**Brief**.
Keep the images out while you set down the data exactly.

▼▼▼

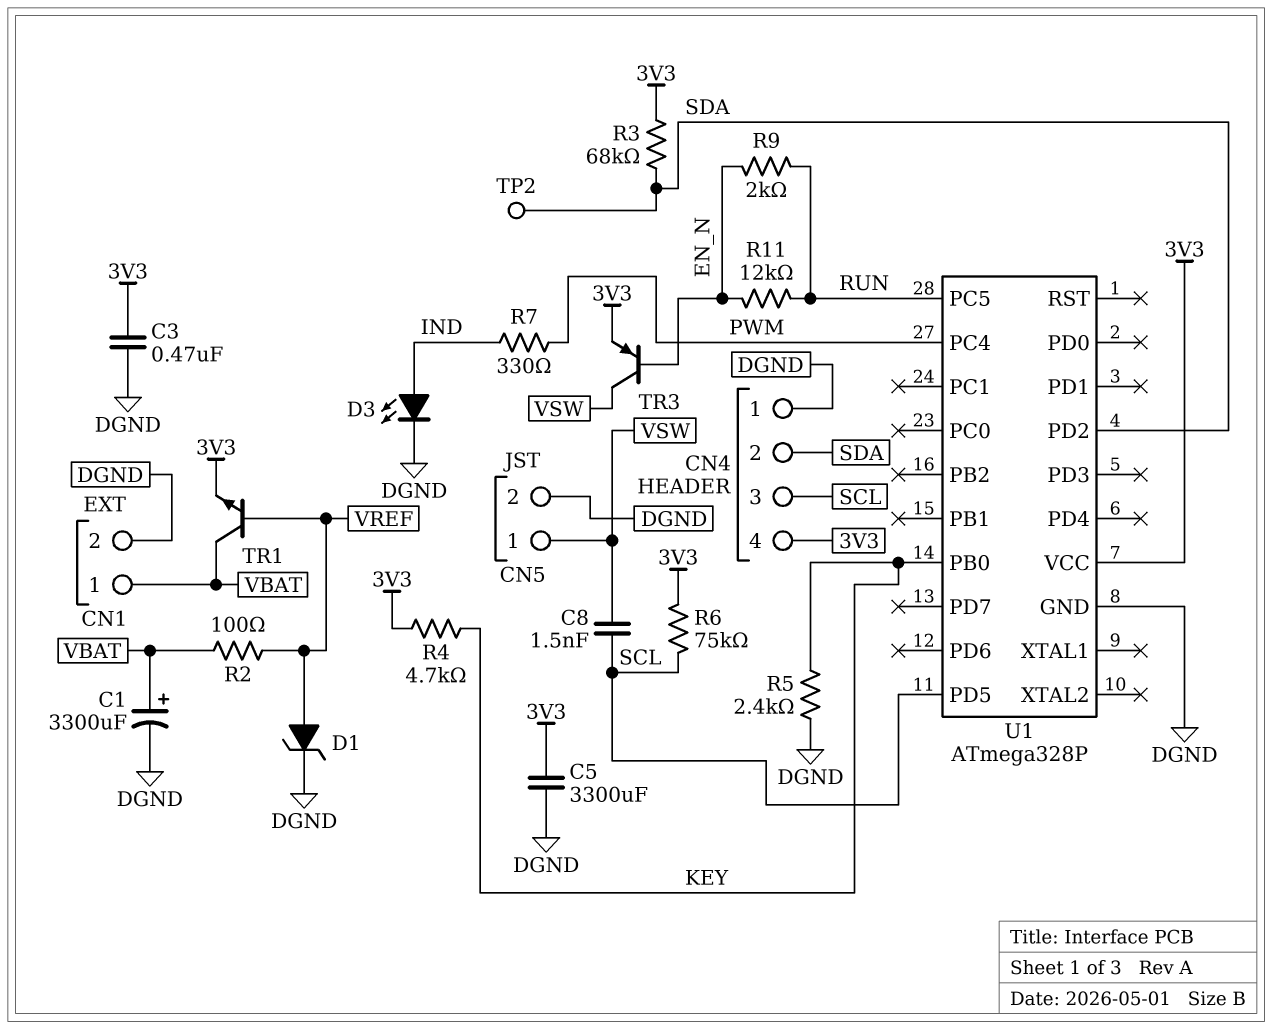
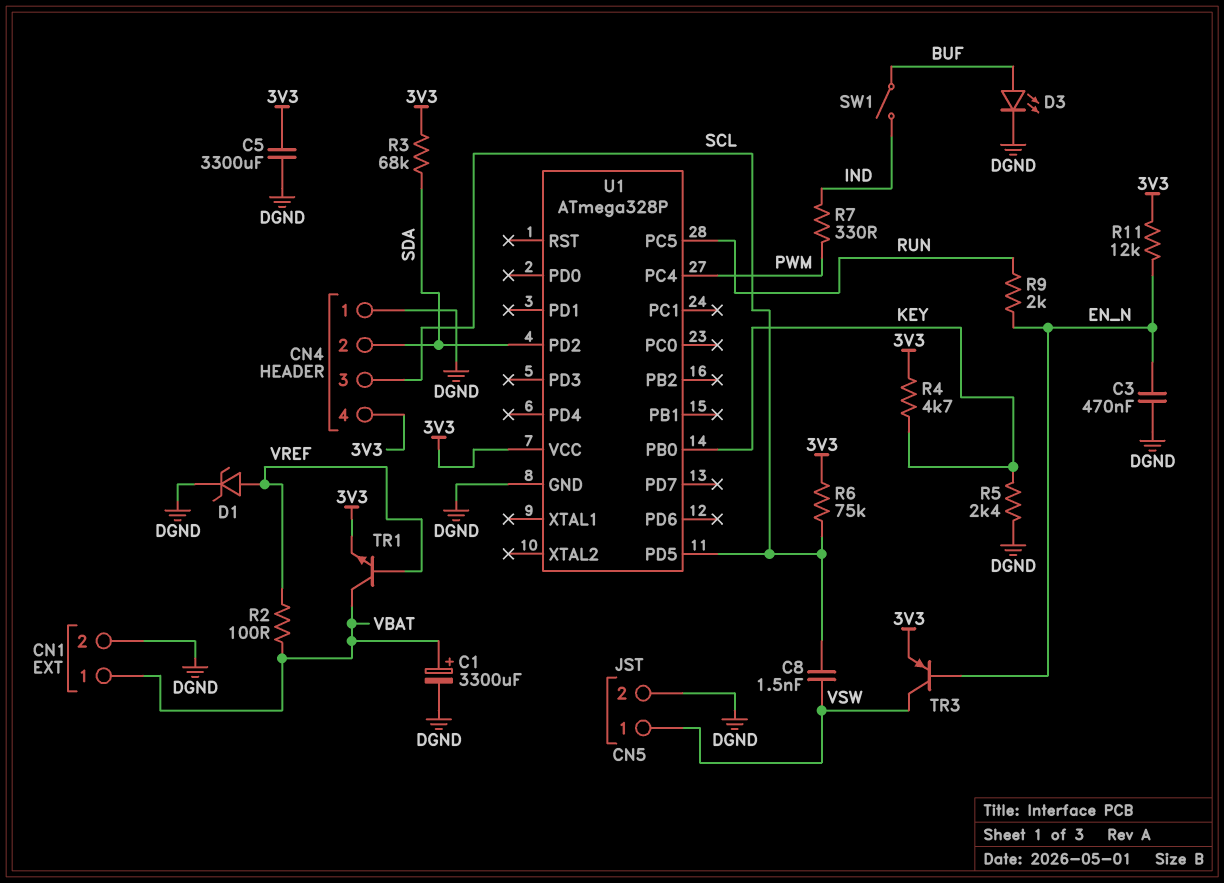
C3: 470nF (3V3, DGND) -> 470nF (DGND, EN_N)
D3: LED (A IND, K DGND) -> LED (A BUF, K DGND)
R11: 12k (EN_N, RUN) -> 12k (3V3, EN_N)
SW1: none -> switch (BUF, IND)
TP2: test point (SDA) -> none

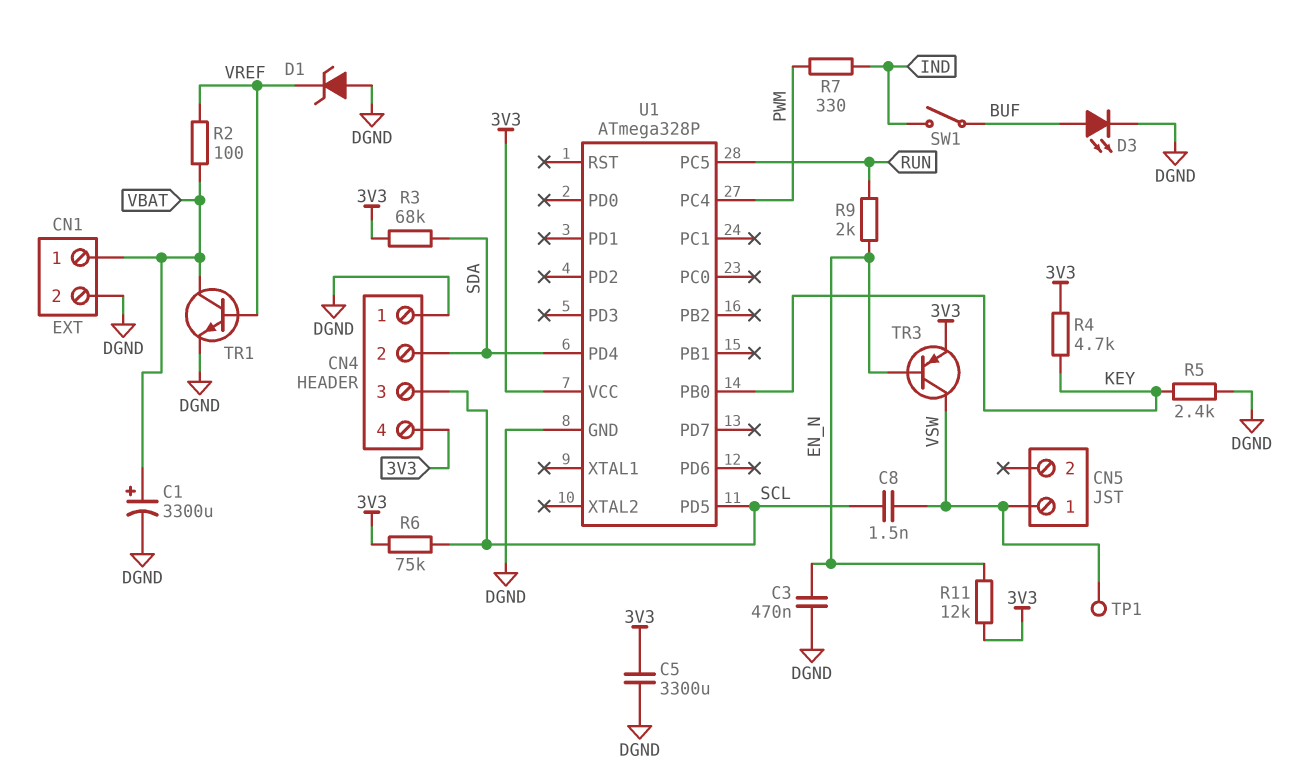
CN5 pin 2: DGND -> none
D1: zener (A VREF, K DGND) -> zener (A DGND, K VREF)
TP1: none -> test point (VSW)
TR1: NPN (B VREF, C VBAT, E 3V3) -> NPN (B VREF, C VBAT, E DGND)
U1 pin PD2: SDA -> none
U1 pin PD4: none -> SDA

▲▲▲

**Output for this task**.
C3: 470nF (3V3, DGND) -> 470nF (DGND, EN_N)
D3: LED (A IND, K DGND) -> LED (A BUF, K DGND)
R11: 12k (EN_N, RUN) -> 12k (3V3, EN_N)
SW1: none -> switch (BUF, IND)
TP2: test point (SDA) -> none

CN5 pin 2: DGND -> none
D1: zener (A VREF, K DGND) -> zener (A DGND, K VREF)
TP1: none -> test point (VSW)
TR1: NPN (B VREF, C VBAT, E 3V3) -> NPN (B VREF, C VBAT, E DGND)
U1 pin PD2: SDA -> none
U1 pin PD4: none -> SDA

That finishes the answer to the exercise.